[PROBLEM TO WORK ON] Once you find a line containing the word "plus" in the entries below, copy it.

[DATA RECORDS]
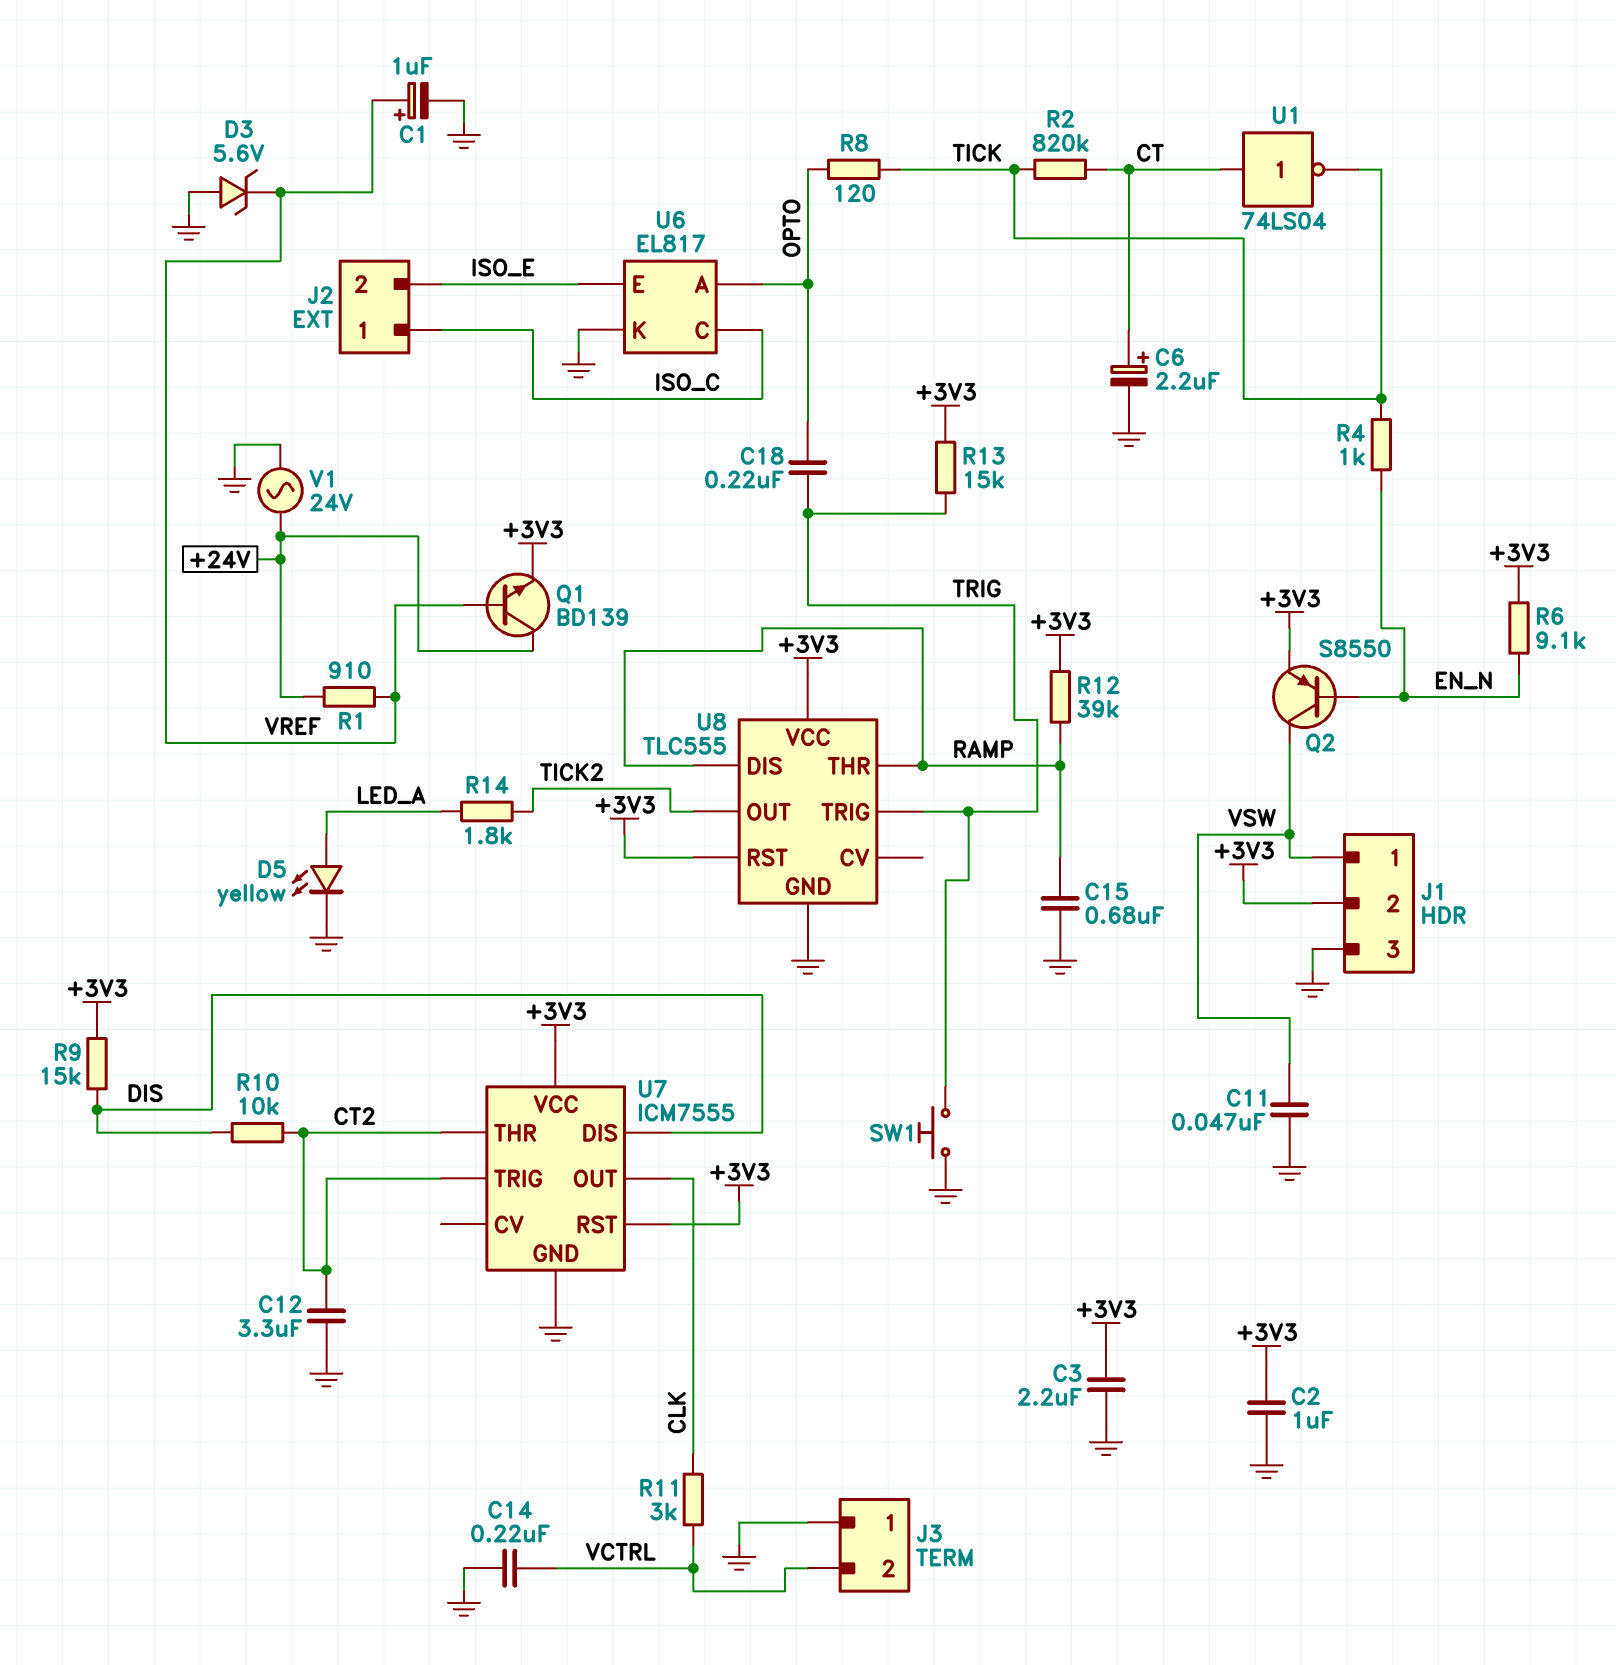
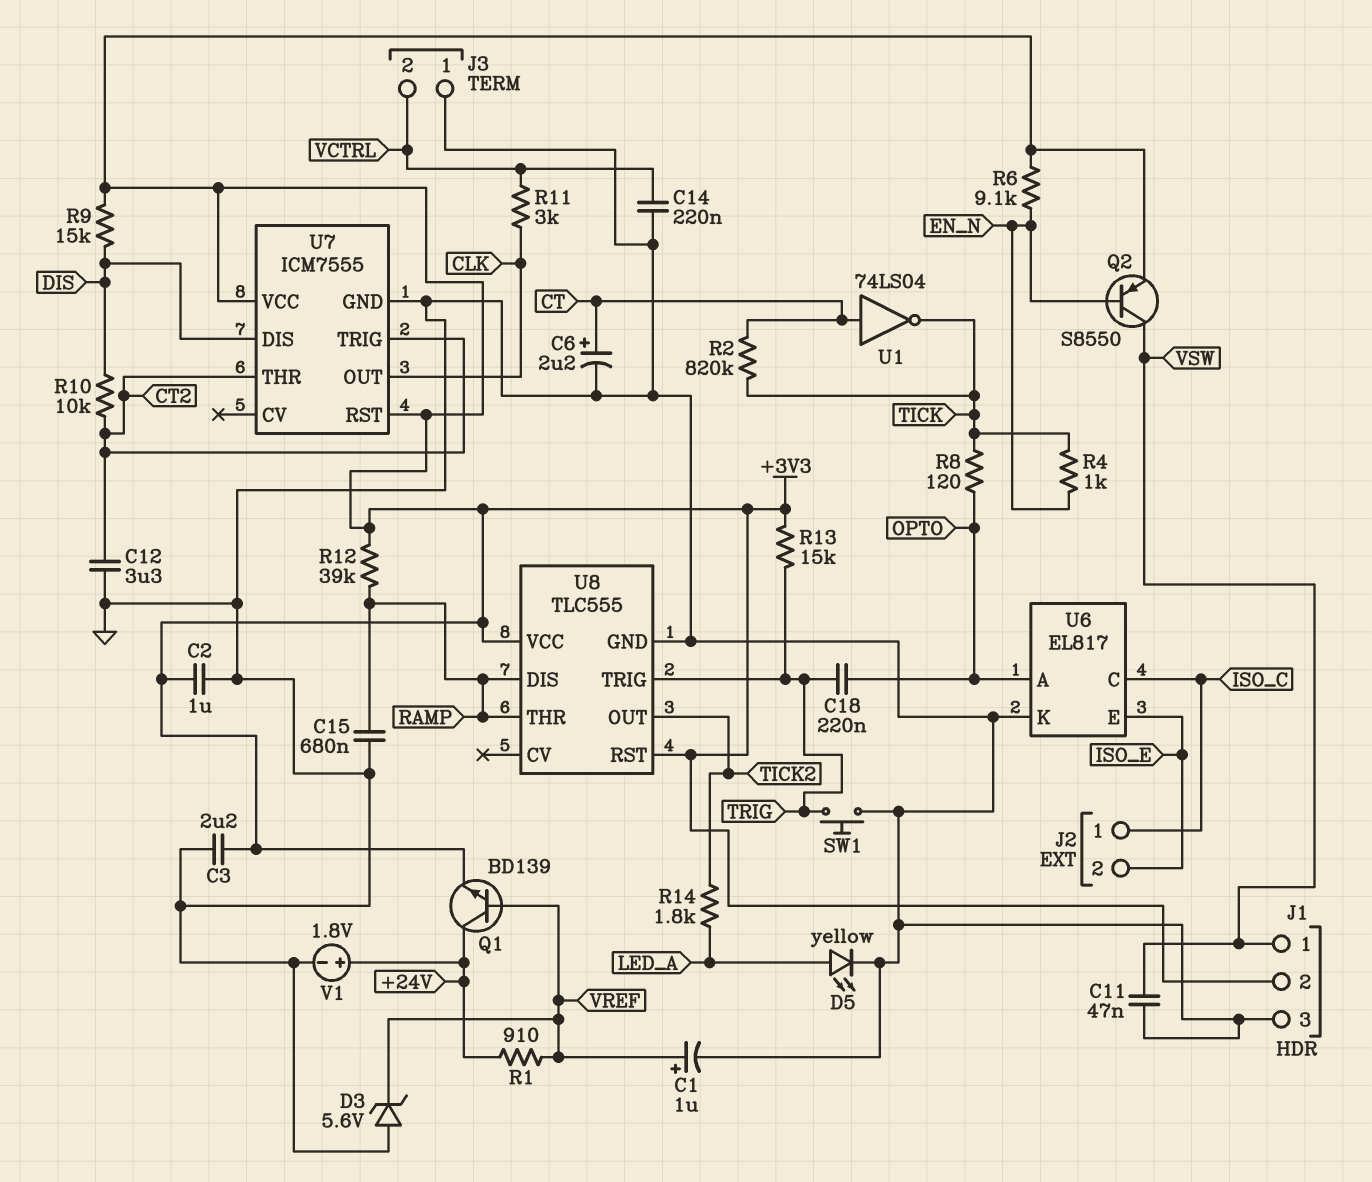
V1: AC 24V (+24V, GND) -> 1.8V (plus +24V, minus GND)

--

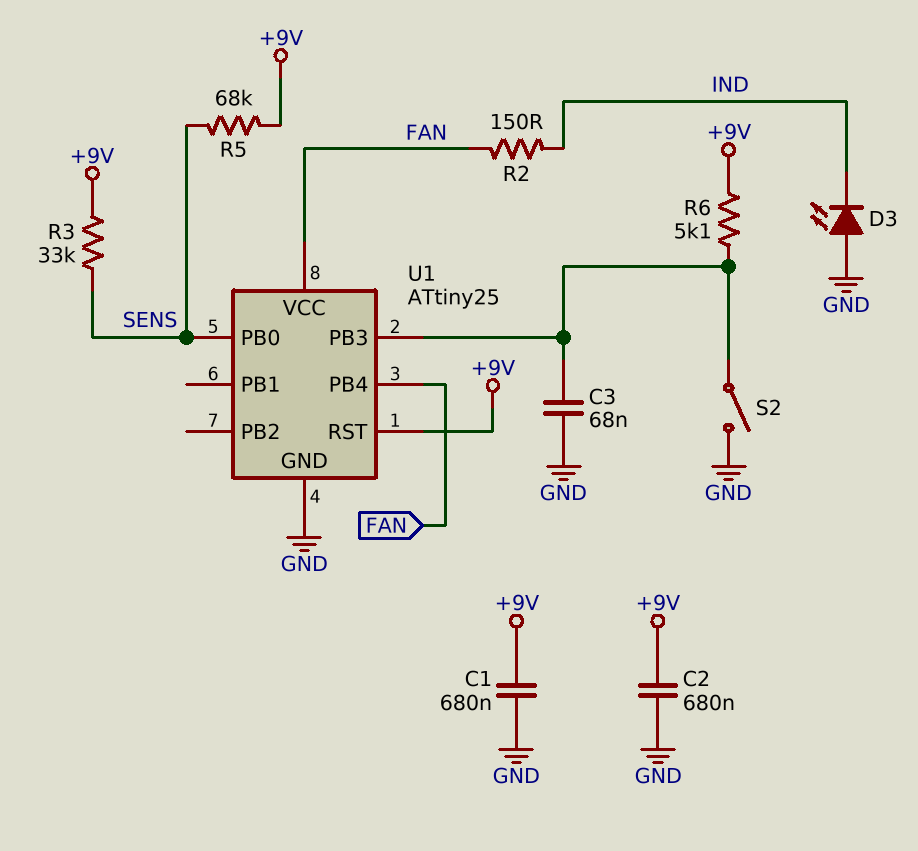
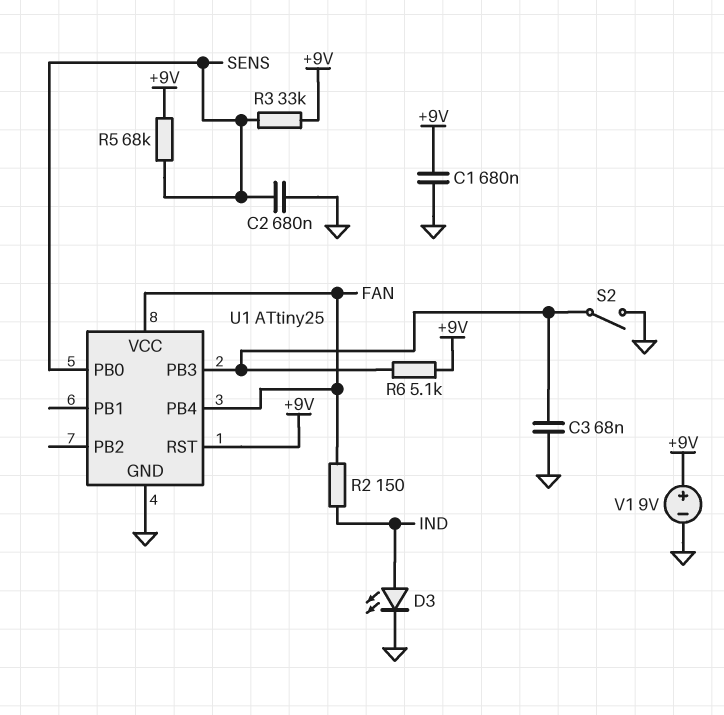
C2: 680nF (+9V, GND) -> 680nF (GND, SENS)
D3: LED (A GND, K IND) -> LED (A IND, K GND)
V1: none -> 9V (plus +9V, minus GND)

...

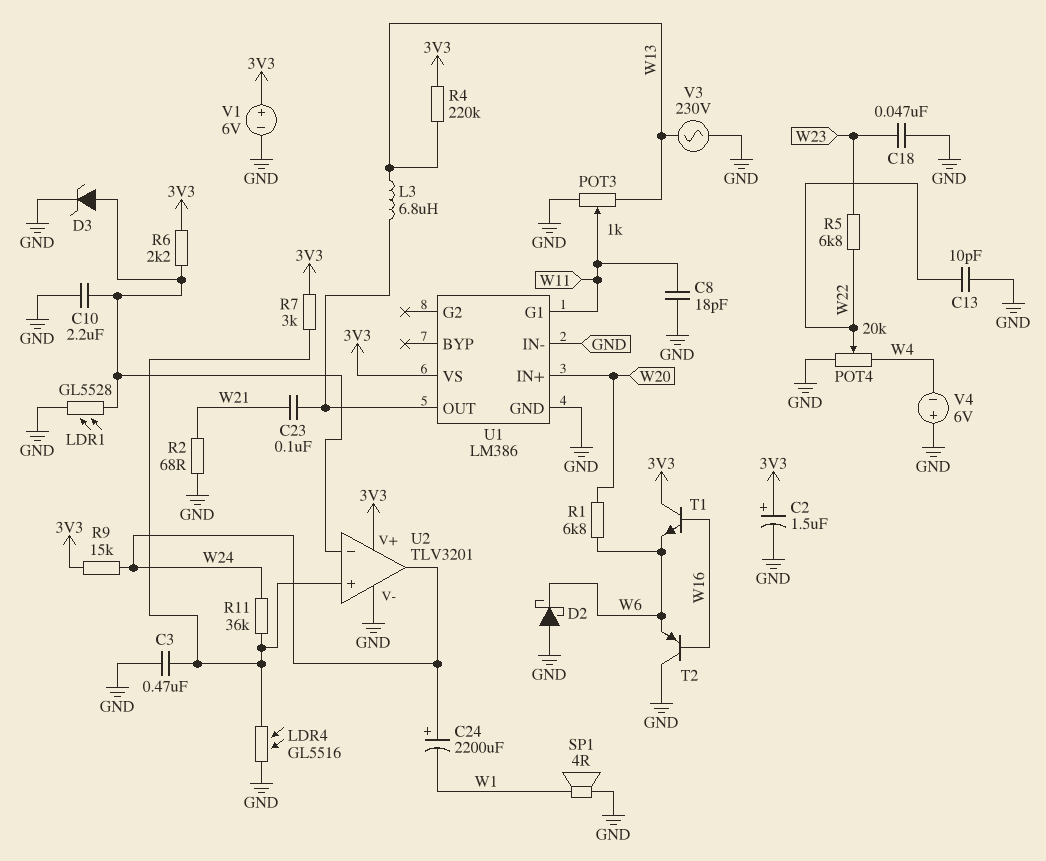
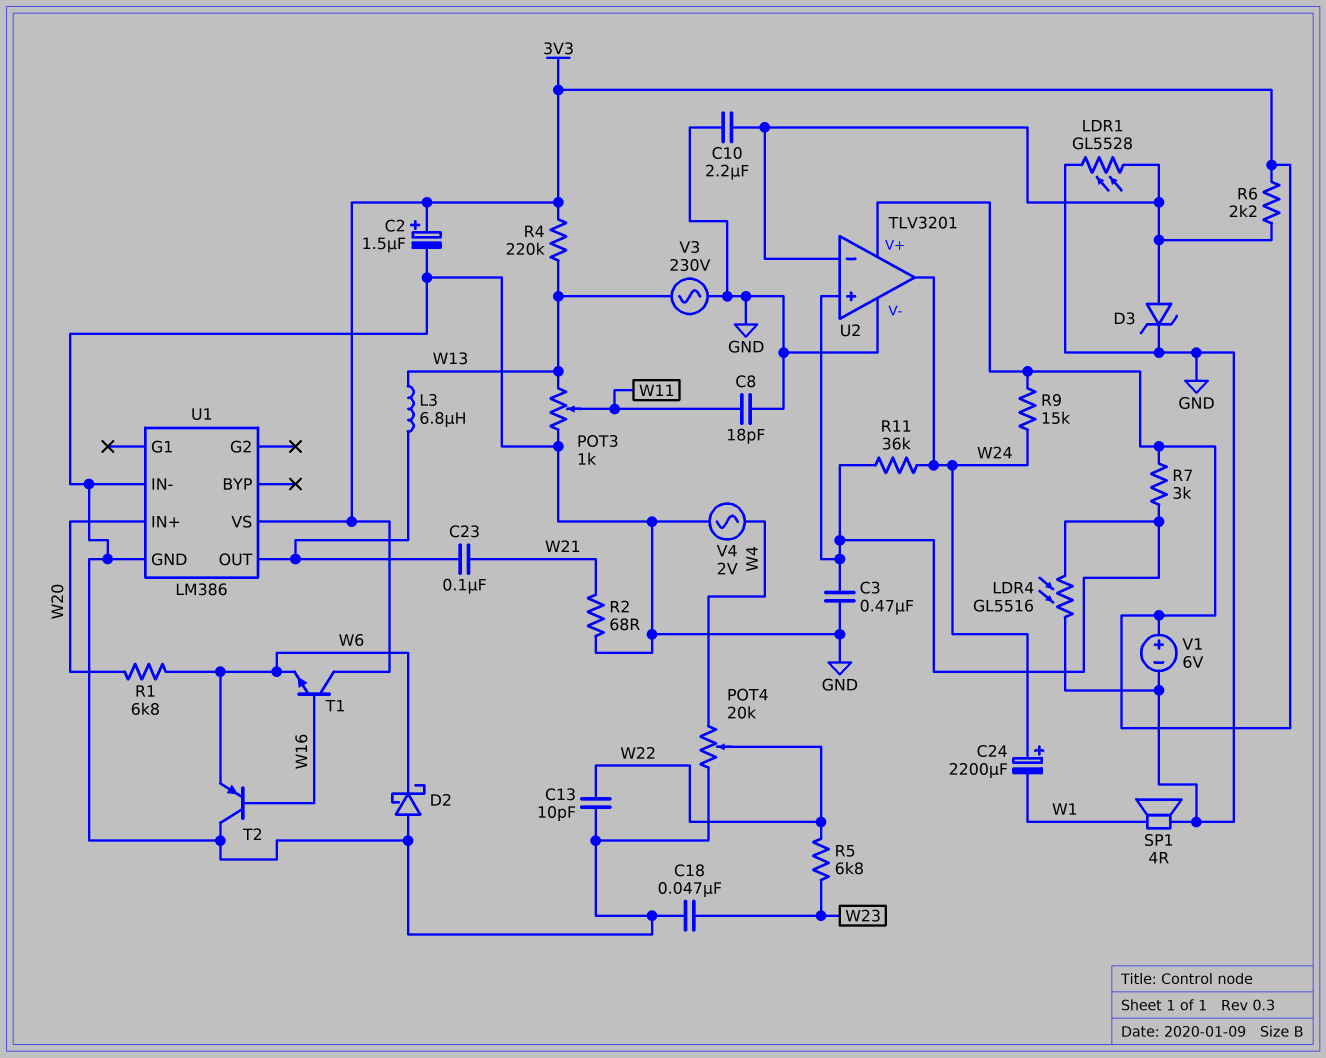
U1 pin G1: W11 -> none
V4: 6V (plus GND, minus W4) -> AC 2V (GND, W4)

[TASK OUTPUT]
V1: AC 24V (+24V, GND) -> 1.8V (plus +24V, minus GND)
V1: none -> 9V (plus +9V, minus GND)
V4: 6V (plus GND, minus W4) -> AC 2V (GND, W4)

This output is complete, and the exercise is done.